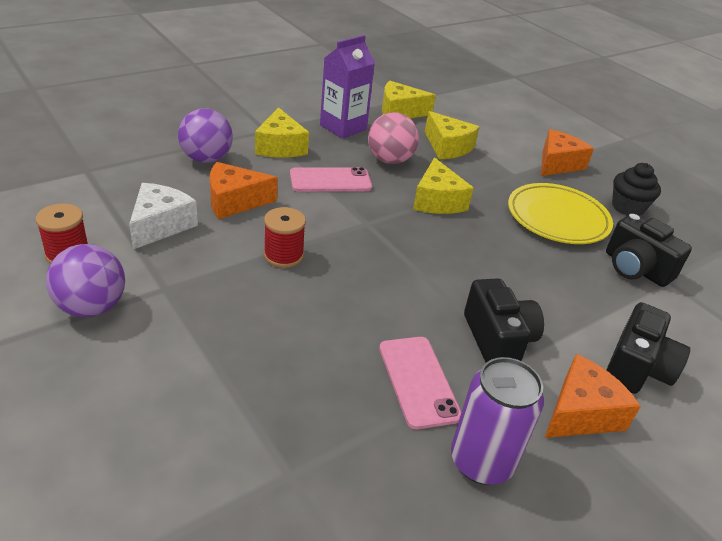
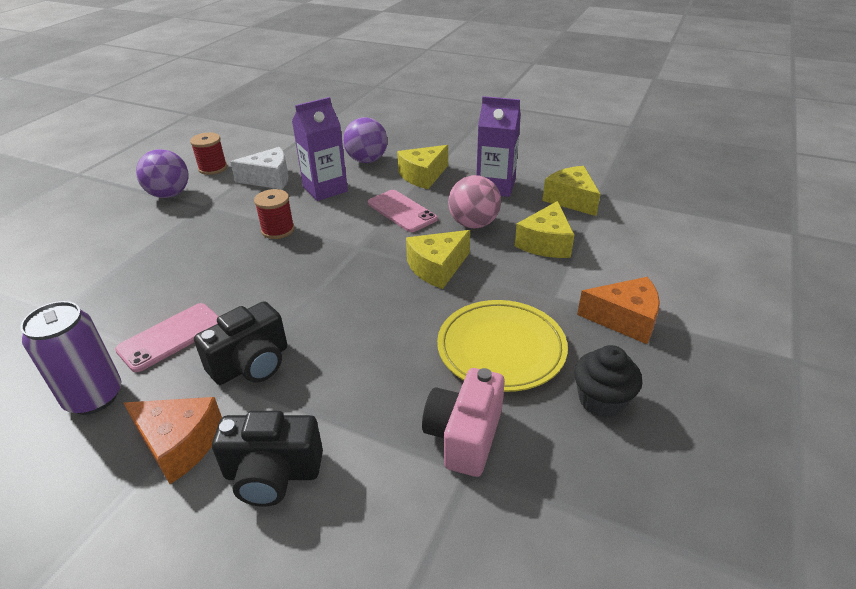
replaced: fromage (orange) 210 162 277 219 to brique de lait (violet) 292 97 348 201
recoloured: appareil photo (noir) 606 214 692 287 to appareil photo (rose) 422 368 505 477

---

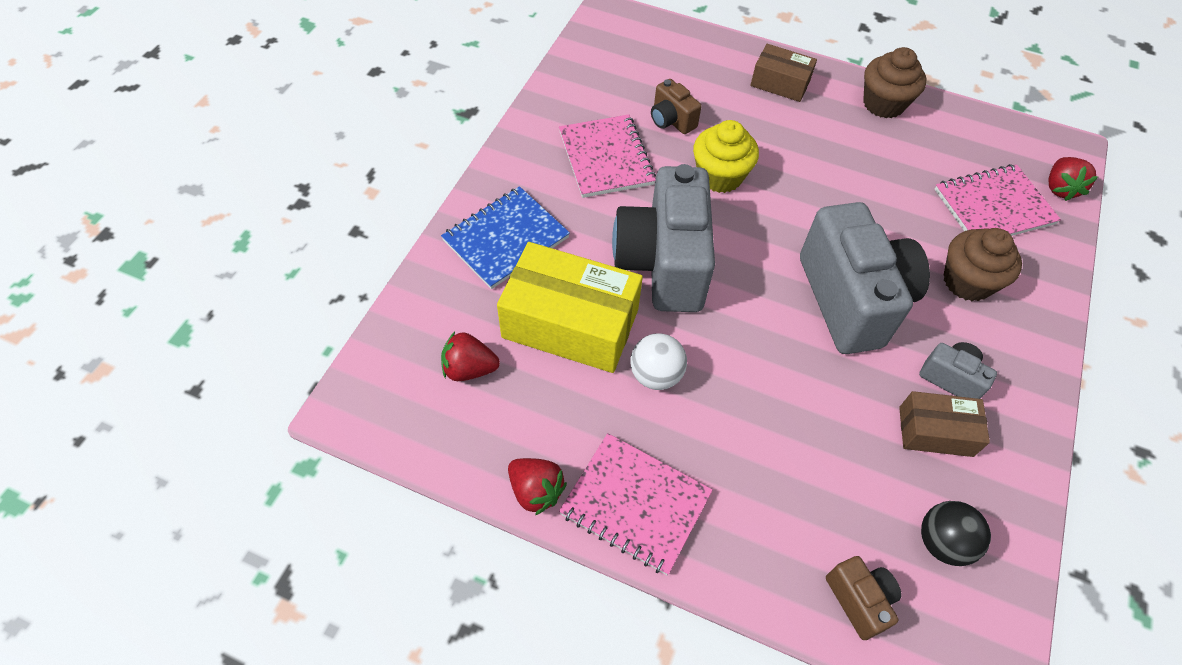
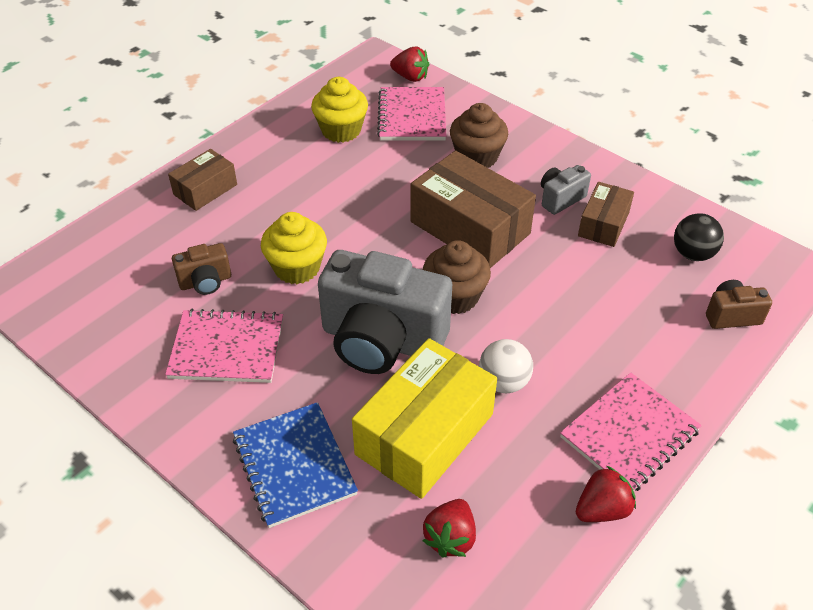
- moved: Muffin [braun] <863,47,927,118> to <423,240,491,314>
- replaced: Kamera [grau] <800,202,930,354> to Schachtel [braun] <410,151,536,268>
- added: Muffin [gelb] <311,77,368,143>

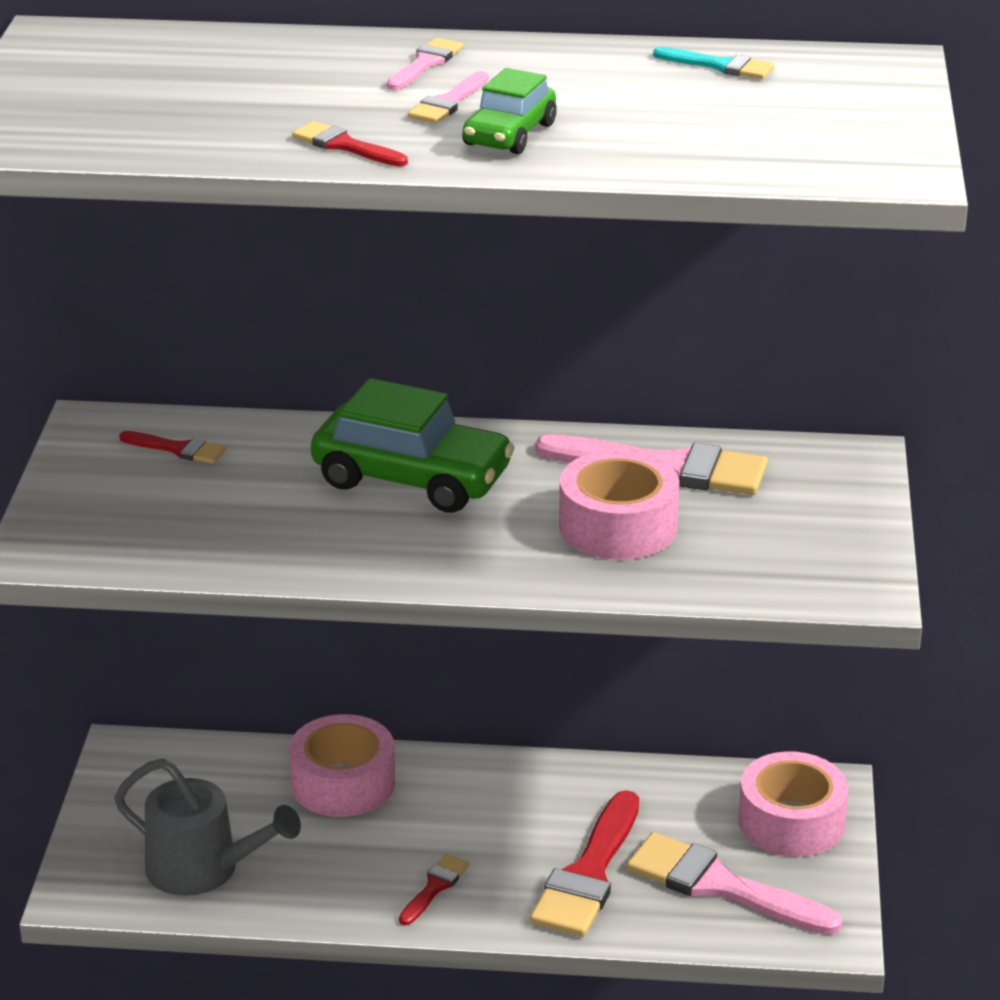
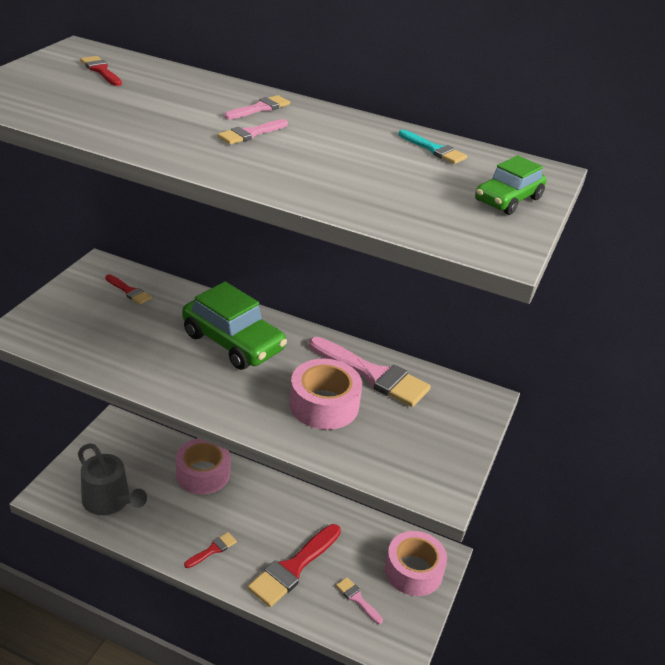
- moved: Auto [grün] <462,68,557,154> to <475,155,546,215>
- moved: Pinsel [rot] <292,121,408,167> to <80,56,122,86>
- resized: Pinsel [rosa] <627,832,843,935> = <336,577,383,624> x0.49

---

Activity> Whenever a line includes the word "braun", pull it out of the entries.

Solution>
- moved: Muffin [braun] <863,47,927,118> to <423,240,491,314>
- replaced: Kamera [grau] <800,202,930,354> to Schachtel [braun] <410,151,536,268>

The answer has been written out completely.